Your job is to copy every line in the material containing the word "stacking".

DATA FOR PROCESSING:
————————

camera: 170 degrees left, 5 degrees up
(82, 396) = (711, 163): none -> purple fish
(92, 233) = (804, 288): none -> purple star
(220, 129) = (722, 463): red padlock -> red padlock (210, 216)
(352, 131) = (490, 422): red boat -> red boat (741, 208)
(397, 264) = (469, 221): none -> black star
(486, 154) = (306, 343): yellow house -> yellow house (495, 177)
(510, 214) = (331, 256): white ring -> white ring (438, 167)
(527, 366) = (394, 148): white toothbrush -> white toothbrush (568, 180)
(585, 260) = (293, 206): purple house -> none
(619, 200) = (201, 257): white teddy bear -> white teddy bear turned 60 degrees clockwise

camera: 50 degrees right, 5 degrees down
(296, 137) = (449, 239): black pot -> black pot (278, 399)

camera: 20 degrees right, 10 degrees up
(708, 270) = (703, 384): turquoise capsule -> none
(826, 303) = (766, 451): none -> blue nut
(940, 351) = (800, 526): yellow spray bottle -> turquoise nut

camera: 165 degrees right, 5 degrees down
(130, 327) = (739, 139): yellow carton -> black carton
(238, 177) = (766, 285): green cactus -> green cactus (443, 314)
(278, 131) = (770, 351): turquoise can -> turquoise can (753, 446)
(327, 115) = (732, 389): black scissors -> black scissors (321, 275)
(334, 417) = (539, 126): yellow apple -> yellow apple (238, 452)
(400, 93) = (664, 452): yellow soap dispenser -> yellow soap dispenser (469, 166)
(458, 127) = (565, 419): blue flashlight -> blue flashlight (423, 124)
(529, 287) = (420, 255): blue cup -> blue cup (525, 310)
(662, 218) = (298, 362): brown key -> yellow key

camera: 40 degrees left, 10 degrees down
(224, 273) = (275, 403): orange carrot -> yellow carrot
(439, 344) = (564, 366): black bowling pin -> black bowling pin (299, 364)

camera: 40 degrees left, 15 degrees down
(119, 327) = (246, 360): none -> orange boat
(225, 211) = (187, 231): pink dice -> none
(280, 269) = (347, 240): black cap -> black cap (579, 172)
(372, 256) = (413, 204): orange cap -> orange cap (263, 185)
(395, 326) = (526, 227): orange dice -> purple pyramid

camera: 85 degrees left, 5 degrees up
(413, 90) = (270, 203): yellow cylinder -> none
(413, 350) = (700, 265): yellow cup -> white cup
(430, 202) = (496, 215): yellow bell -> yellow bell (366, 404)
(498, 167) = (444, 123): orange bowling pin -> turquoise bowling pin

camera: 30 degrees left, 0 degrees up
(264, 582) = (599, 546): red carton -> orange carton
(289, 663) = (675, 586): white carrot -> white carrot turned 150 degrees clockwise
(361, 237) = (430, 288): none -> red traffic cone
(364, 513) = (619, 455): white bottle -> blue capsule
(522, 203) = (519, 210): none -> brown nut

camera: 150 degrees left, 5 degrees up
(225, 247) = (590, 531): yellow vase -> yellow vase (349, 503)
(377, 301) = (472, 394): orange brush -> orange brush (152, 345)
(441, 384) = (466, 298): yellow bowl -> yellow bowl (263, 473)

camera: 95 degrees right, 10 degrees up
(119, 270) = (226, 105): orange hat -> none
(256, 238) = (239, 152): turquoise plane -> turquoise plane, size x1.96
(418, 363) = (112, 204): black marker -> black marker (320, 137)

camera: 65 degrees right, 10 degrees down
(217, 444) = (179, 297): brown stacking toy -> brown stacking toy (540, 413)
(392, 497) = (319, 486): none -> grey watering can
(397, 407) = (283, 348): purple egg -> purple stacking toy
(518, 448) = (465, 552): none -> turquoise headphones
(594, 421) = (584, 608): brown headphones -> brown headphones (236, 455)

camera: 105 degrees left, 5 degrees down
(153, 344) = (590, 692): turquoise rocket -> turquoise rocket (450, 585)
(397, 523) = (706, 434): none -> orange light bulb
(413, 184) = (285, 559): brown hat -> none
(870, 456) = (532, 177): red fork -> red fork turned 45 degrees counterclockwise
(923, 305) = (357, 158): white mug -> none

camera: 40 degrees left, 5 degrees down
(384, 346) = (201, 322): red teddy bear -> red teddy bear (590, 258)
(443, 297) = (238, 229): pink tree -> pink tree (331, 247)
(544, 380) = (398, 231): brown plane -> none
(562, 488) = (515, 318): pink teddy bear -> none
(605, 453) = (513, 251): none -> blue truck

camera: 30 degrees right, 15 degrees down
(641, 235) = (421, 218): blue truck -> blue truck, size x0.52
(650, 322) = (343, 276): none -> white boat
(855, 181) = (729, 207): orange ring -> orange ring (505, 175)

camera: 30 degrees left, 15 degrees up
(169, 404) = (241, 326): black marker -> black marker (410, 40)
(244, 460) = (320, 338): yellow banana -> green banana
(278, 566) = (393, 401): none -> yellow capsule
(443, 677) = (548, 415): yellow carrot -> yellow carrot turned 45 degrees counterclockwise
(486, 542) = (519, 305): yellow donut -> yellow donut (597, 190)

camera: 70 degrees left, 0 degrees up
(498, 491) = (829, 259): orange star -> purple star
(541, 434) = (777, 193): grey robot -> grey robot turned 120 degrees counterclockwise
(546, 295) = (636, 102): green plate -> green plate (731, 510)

————————

YOUR RESPONSE:
(217, 444) = (179, 297): brown stacking toy -> brown stacking toy (540, 413)
(397, 407) = (283, 348): purple egg -> purple stacking toy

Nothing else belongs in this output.